=== TASK TO COMPLETE ===
The full listing should be written out verbatim, and its images should be dropped.
=== Section Start ===
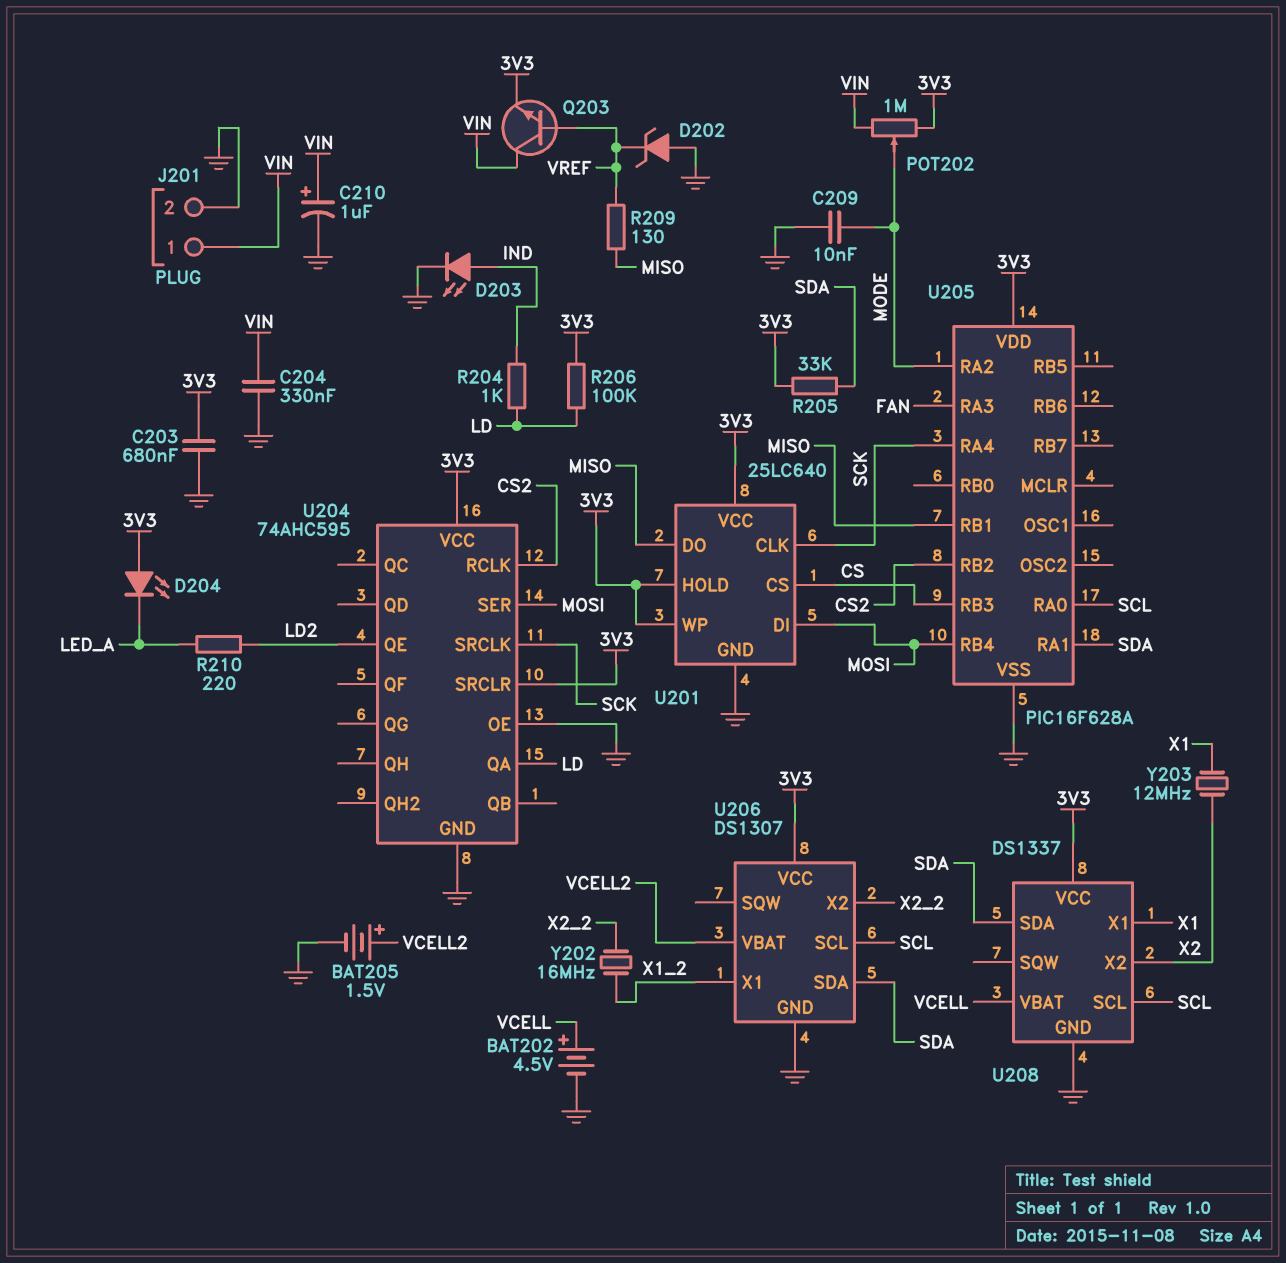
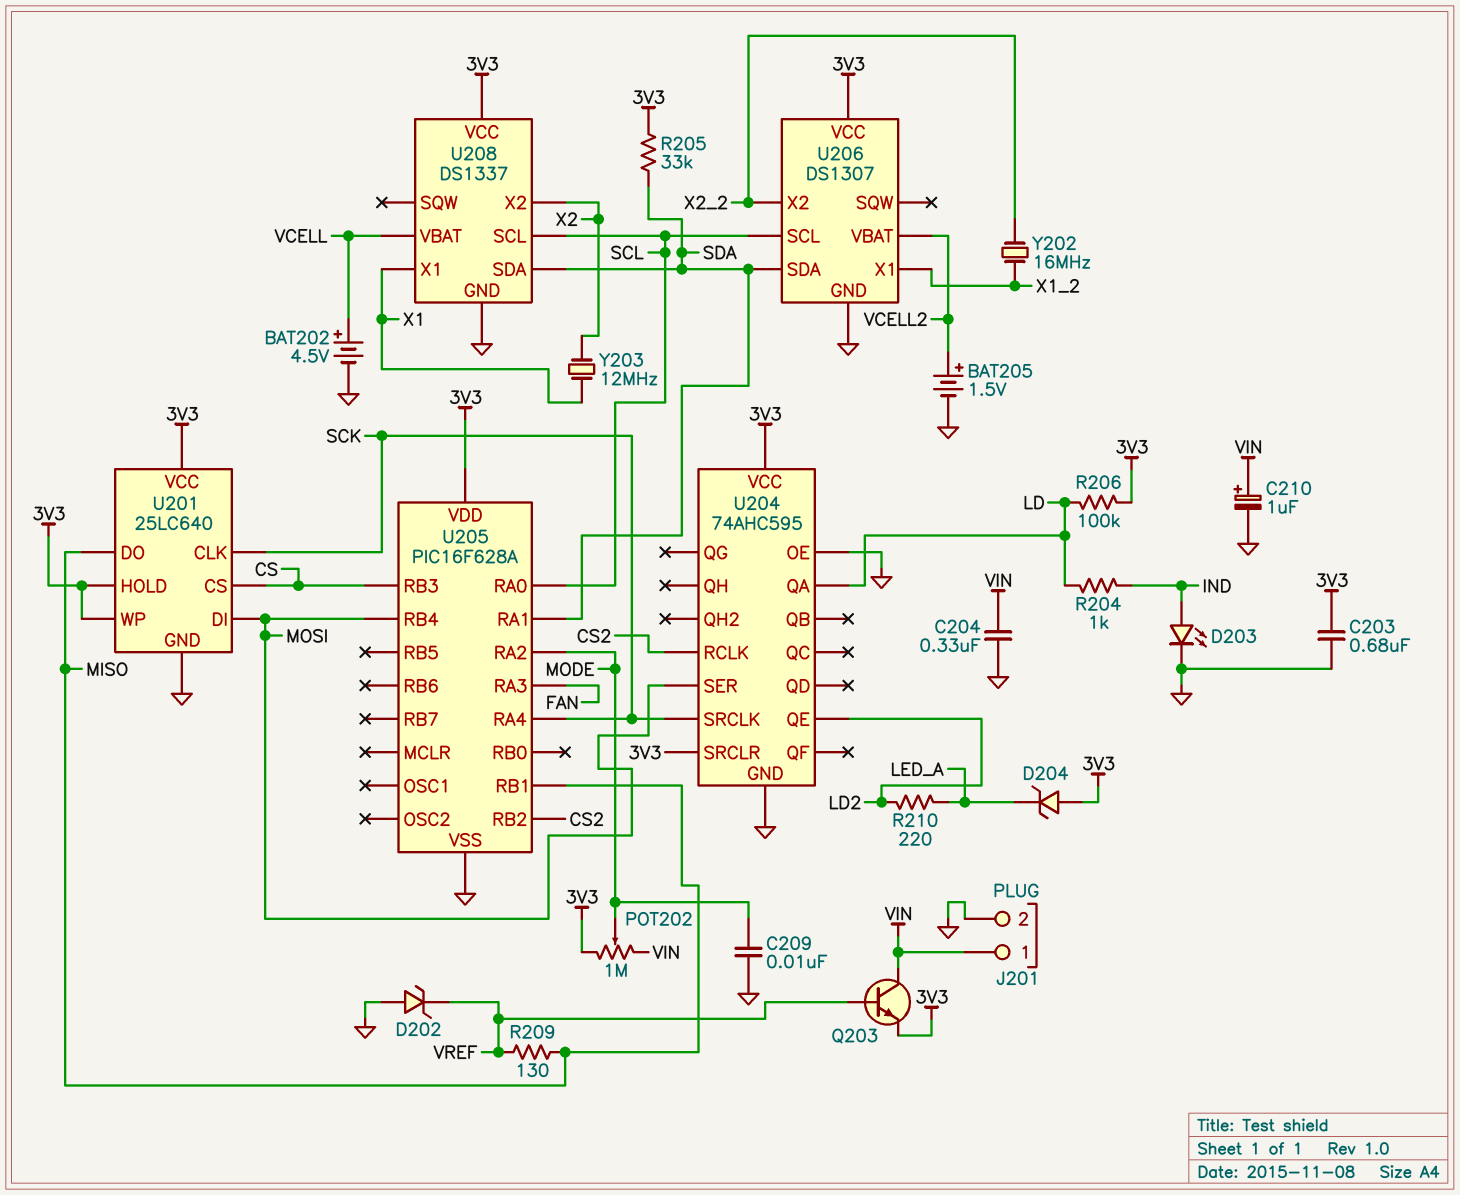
D204: LED (A 3V3, K LED_A) -> zener (A 3V3, K LED_A)

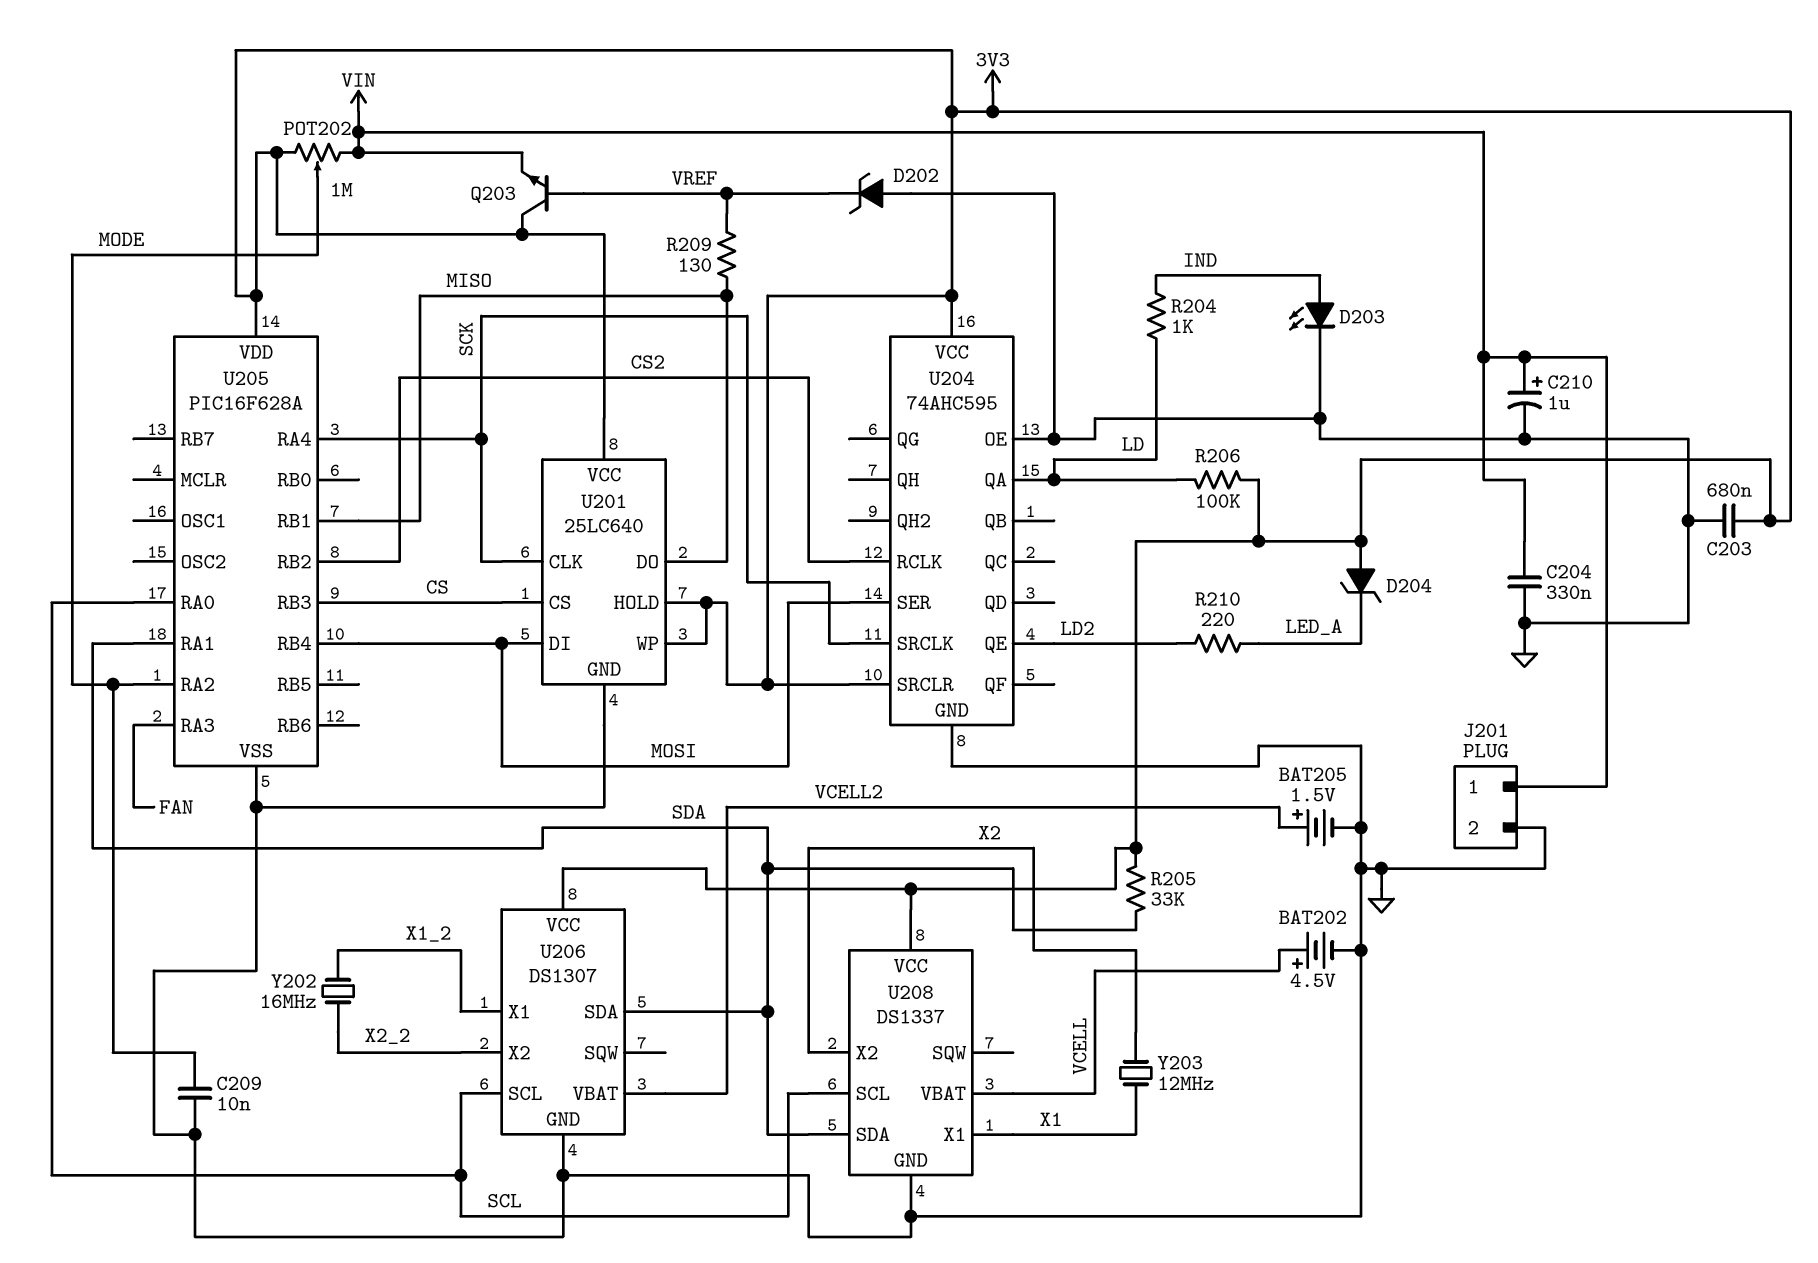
Q203: NPN (B VREF, C VIN, E 3V3) -> NPN (B VREF, C 3V3, E VIN)

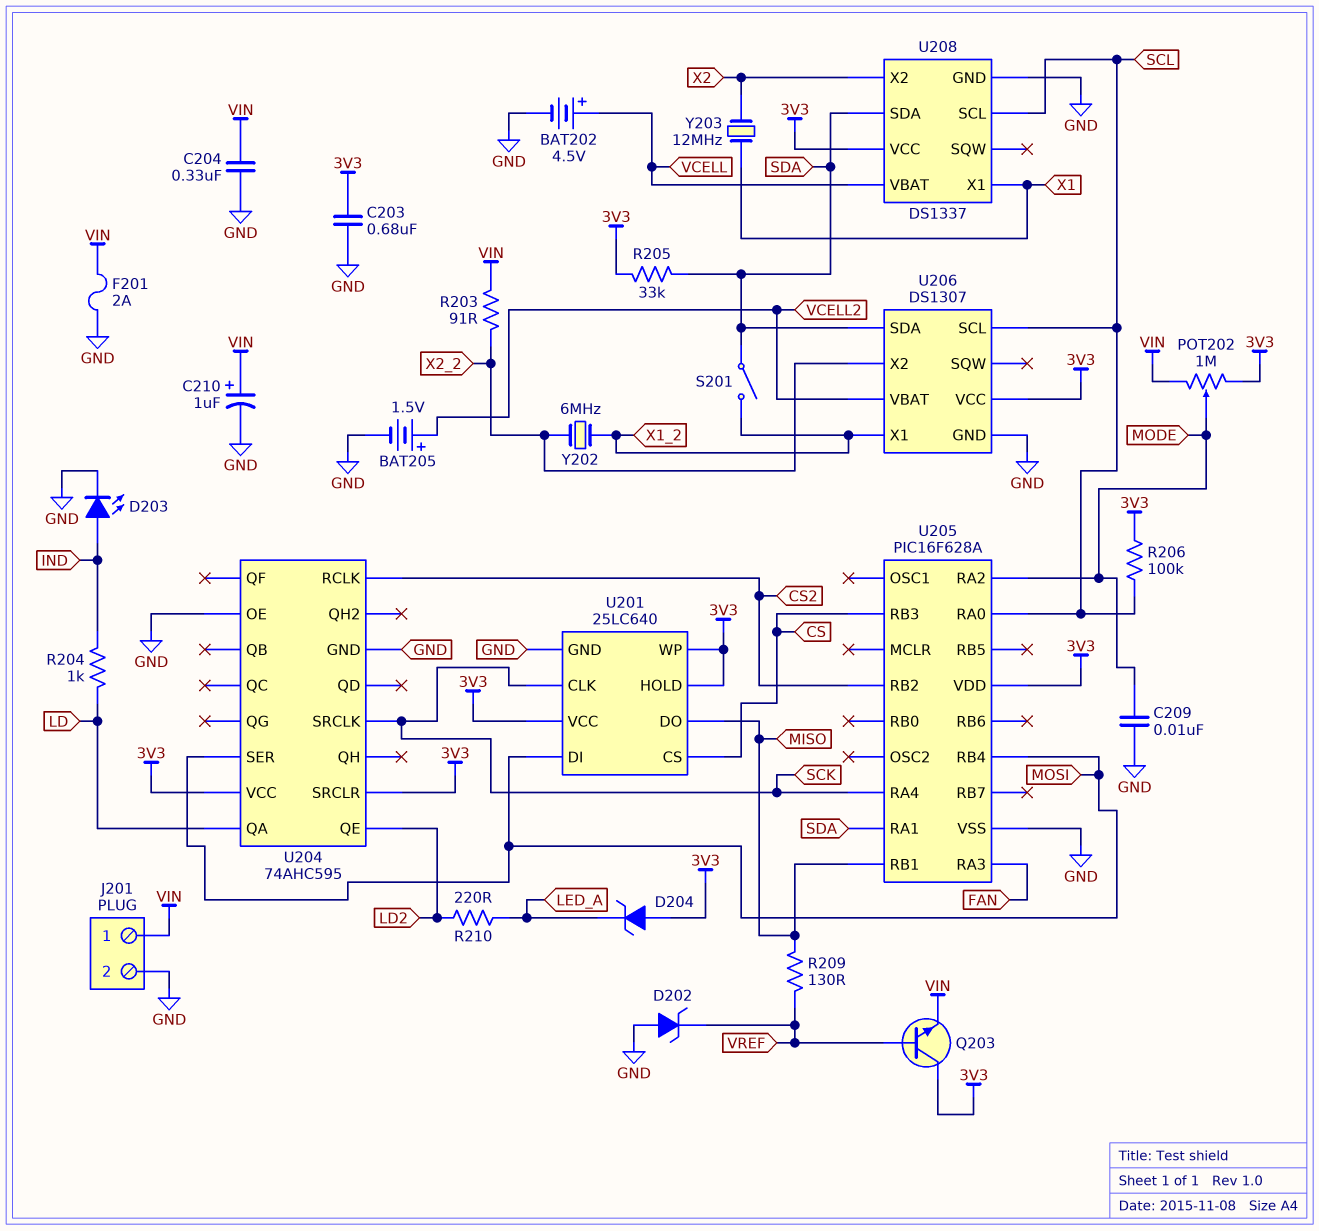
F201: none -> 2A (GND, VIN)
R203: none -> 91 (VIN, X2_2)
R206: 100k (3V3, LD) -> 100k (3V3, SCL)
S201: none -> switch (SDA, X1_2)
Y202: 16MHz (X1_2, X2_2) -> 6MHz (X1_2, X2_2)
=== Section End ===
=== ANSWER FOR THIS EXERCISE ===
D204: LED (A 3V3, K LED_A) -> zener (A 3V3, K LED_A)

Q203: NPN (B VREF, C VIN, E 3V3) -> NPN (B VREF, C 3V3, E VIN)

F201: none -> 2A (GND, VIN)
R203: none -> 91 (VIN, X2_2)
R206: 100k (3V3, LD) -> 100k (3V3, SCL)
S201: none -> switch (SDA, X1_2)
Y202: 16MHz (X1_2, X2_2) -> 6MHz (X1_2, X2_2)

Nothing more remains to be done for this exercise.